Search the material below for the string "slope" and copy each line where it appears.
+++ SUPPLIED INFORMATION +++
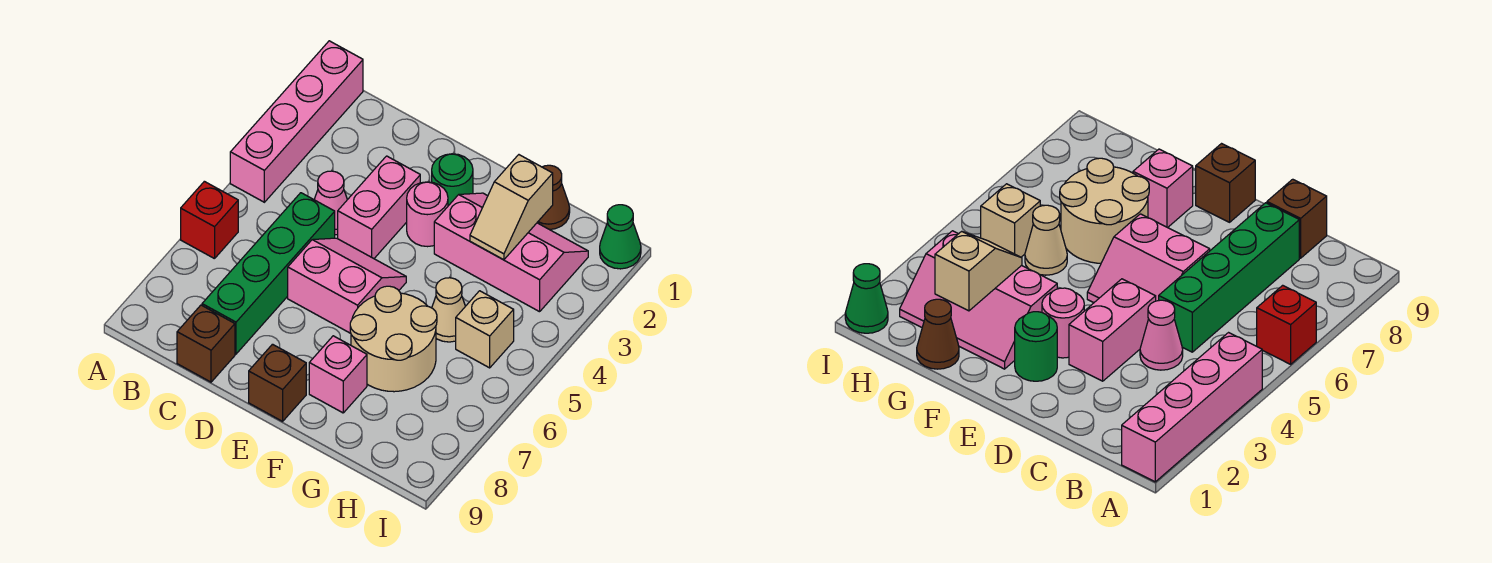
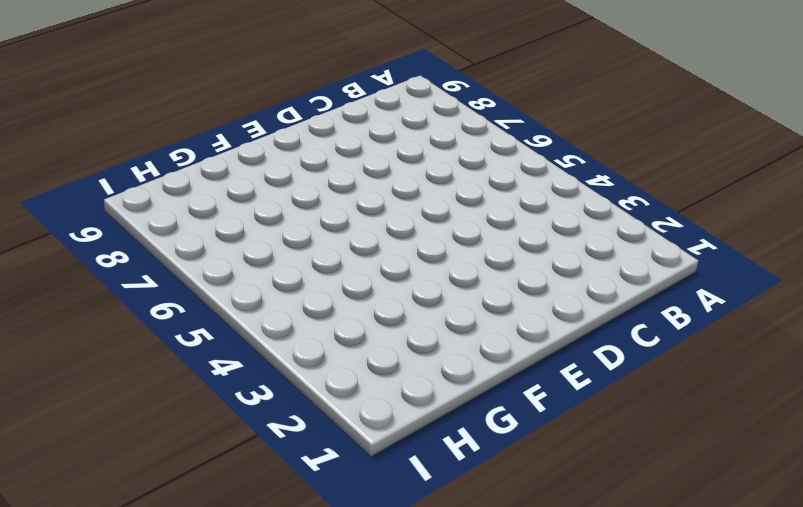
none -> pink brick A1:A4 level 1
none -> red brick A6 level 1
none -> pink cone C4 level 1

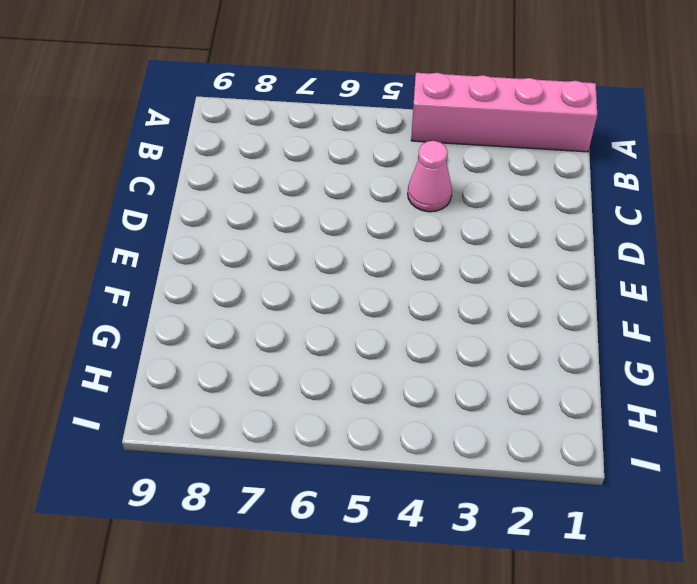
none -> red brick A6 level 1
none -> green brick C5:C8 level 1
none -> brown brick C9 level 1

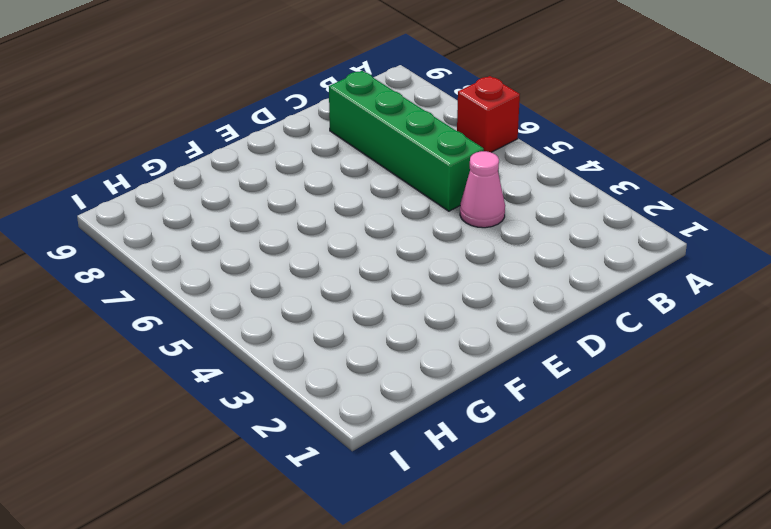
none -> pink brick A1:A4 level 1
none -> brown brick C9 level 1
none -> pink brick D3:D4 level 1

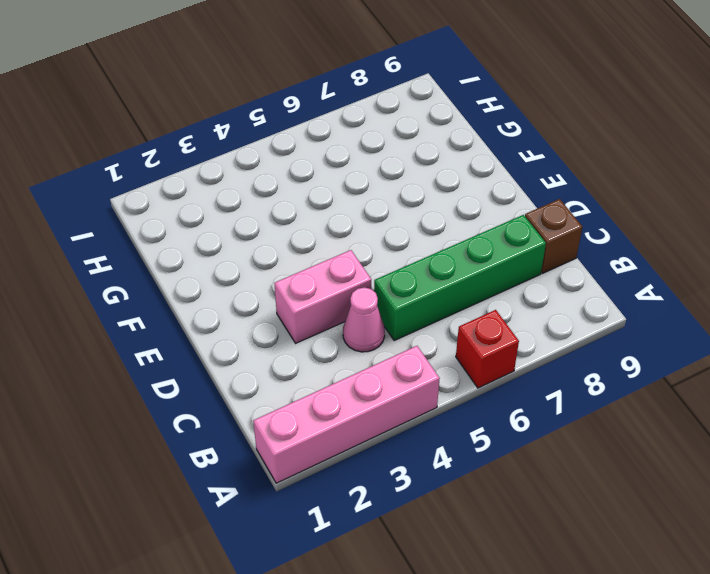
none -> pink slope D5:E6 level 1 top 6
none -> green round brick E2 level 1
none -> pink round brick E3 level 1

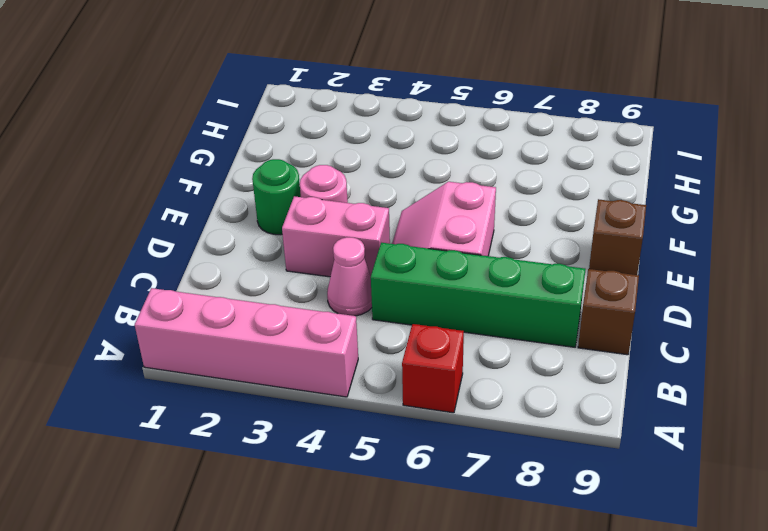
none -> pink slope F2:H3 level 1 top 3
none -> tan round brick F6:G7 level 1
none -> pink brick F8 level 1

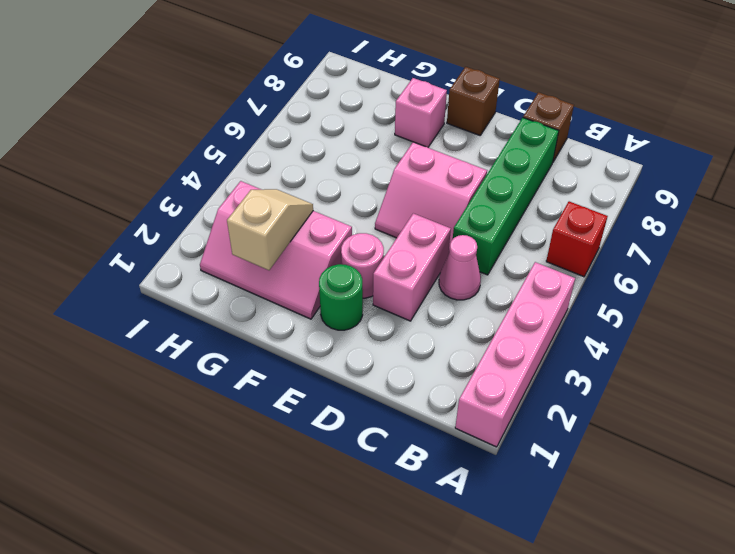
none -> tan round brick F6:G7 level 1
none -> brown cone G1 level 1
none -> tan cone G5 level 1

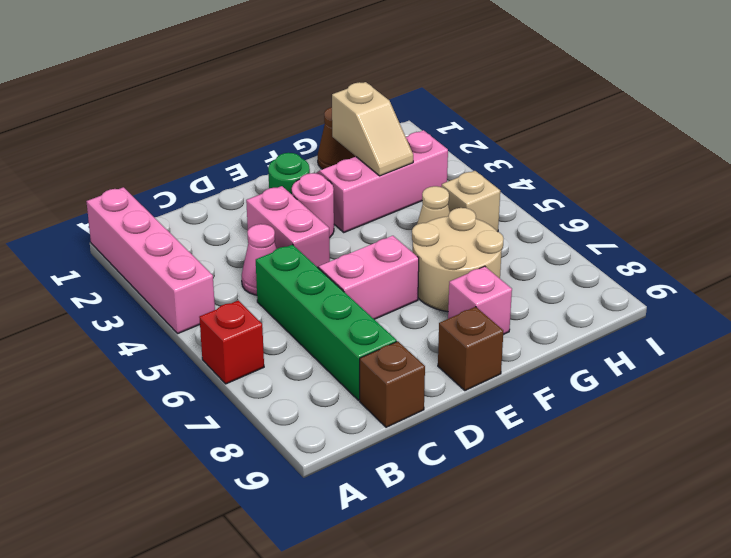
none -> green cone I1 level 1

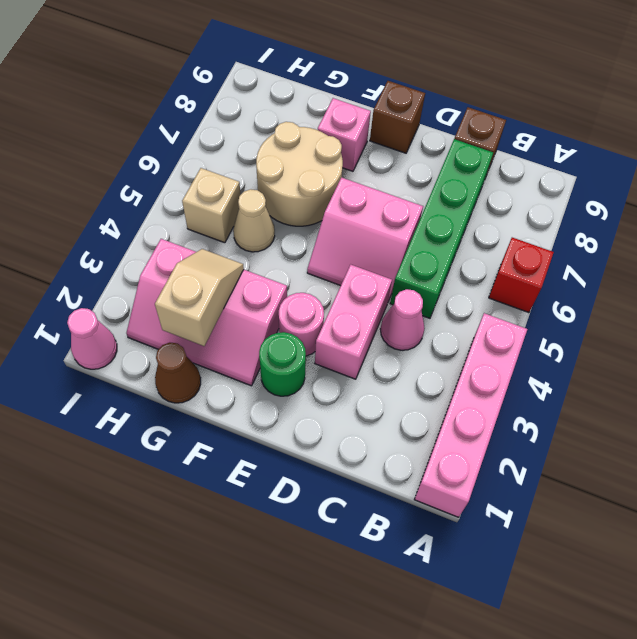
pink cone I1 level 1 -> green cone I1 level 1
+++
ANSWER FOR THIS EXERCISE:
none -> pink slope D5:E6 level 1 top 6
none -> pink slope F2:H3 level 1 top 3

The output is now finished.